-- Opening Marker --
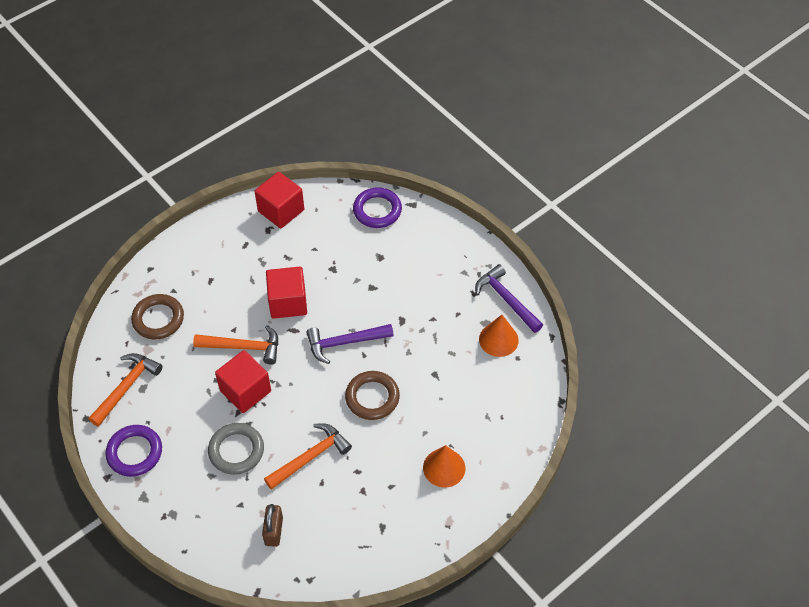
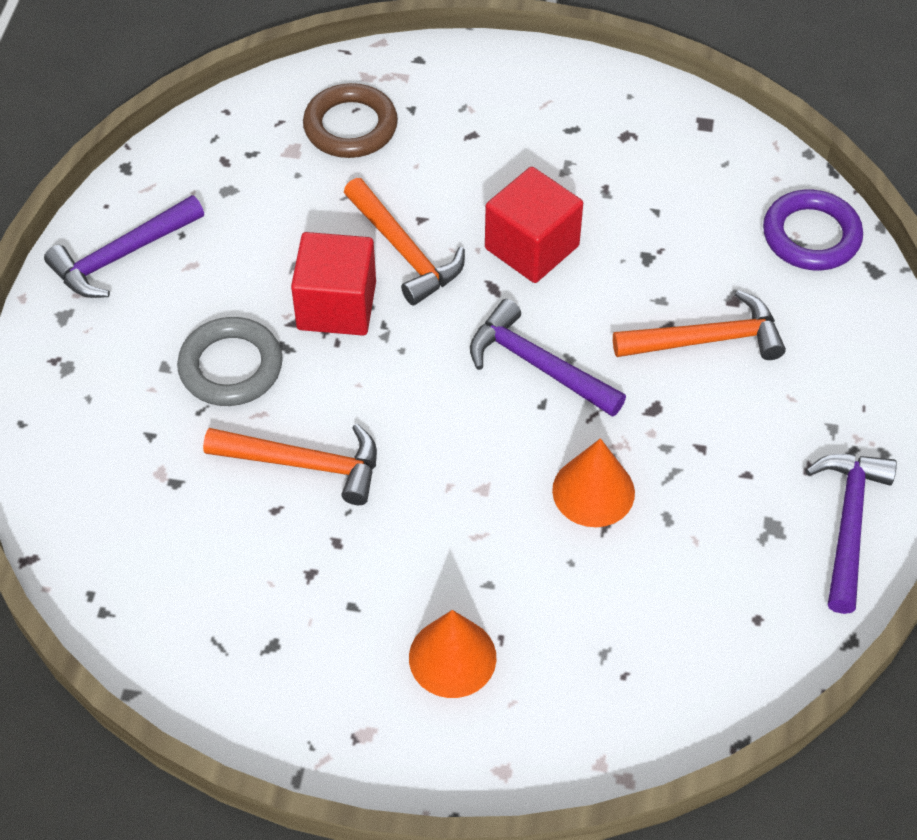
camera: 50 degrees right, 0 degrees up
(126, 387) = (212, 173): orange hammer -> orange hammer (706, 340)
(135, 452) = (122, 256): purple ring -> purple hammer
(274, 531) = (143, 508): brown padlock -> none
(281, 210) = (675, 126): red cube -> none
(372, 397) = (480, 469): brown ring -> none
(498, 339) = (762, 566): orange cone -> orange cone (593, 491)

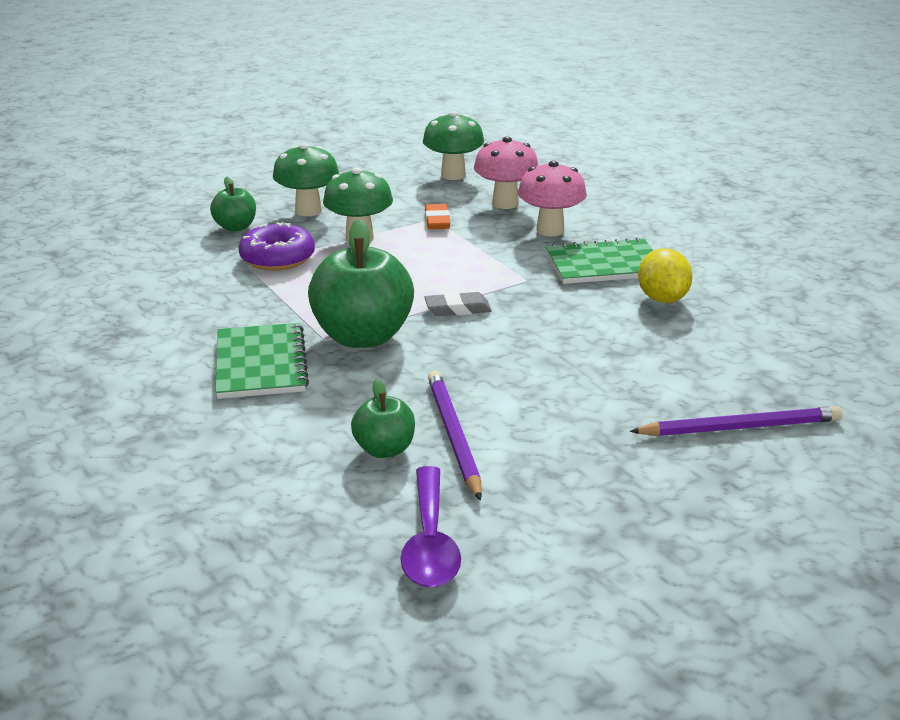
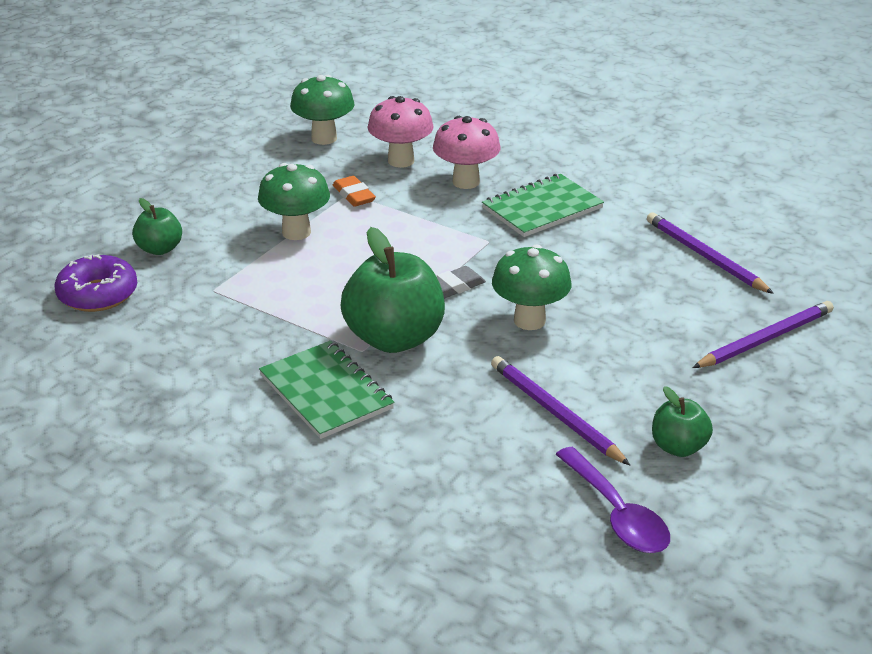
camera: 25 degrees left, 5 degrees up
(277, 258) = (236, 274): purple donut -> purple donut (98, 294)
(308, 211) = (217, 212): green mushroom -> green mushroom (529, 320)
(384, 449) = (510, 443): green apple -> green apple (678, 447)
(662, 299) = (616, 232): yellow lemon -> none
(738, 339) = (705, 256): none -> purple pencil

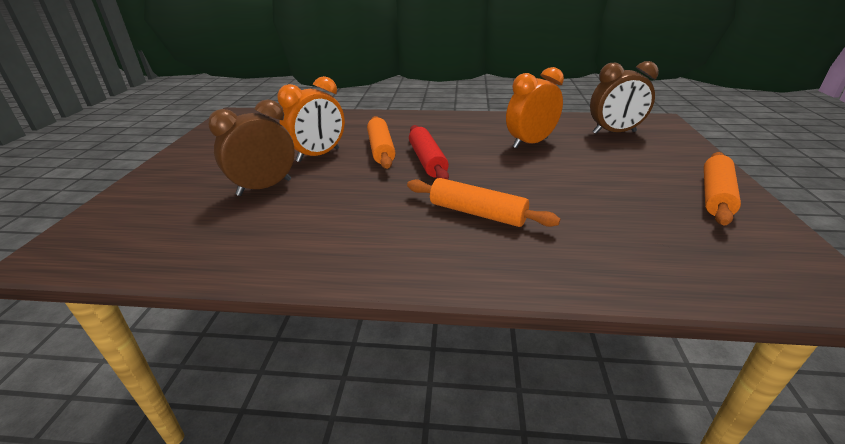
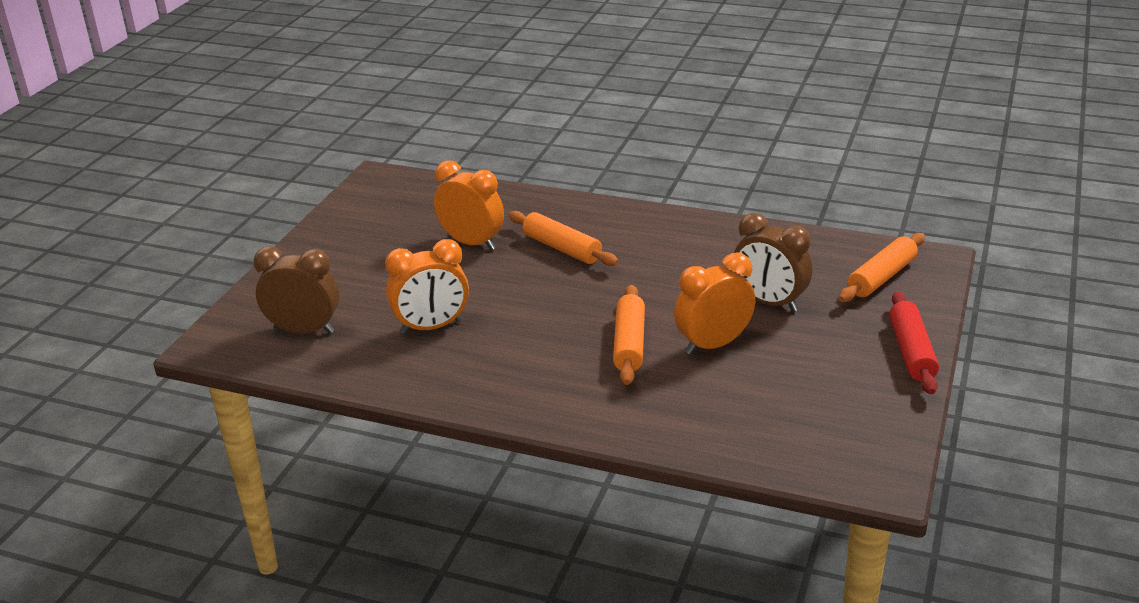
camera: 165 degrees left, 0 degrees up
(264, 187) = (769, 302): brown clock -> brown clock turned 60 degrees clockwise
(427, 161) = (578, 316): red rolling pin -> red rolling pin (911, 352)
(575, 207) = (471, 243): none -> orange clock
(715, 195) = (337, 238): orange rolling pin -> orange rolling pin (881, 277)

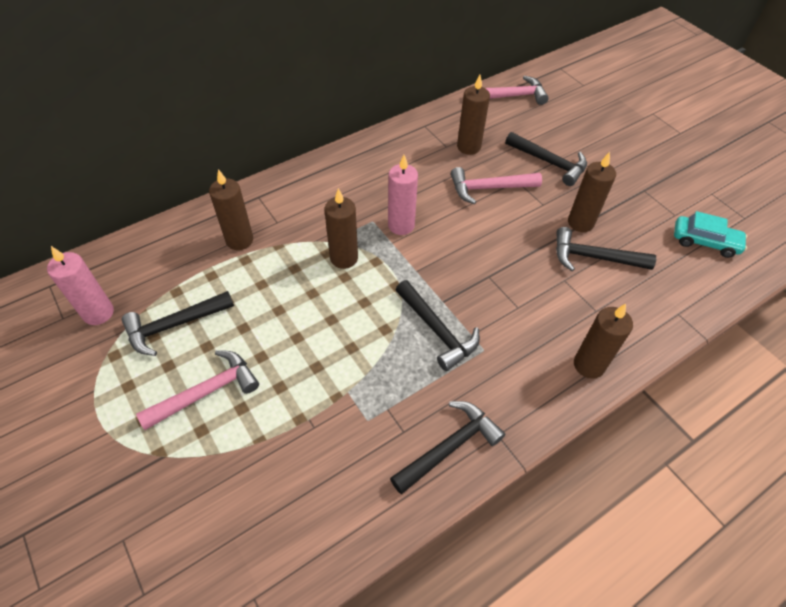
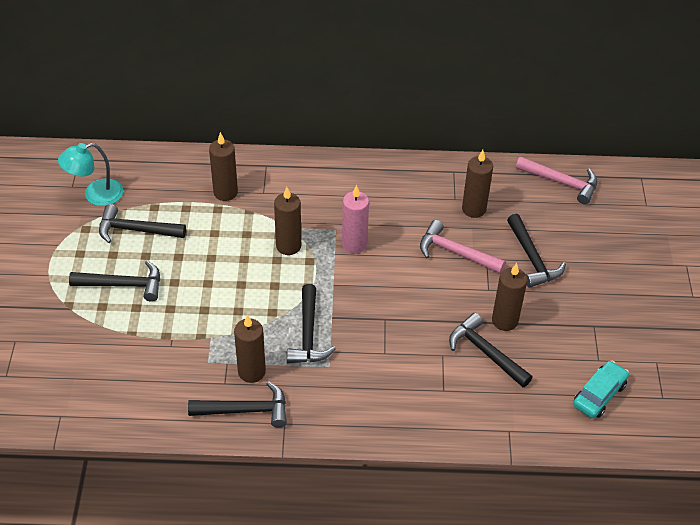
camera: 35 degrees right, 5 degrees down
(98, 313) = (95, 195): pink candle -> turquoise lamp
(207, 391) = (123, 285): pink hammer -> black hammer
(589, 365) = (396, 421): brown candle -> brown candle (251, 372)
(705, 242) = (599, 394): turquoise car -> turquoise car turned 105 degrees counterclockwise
-- Closing Marker --
*WHAT THE EXERCISE ASKS*.
Where a line above contains the word "green", show that line.

*RESPONSE BELOW*.
(308, 211) = (217, 212): green mushroom -> green mushroom (529, 320)
(384, 449) = (510, 443): green apple -> green apple (678, 447)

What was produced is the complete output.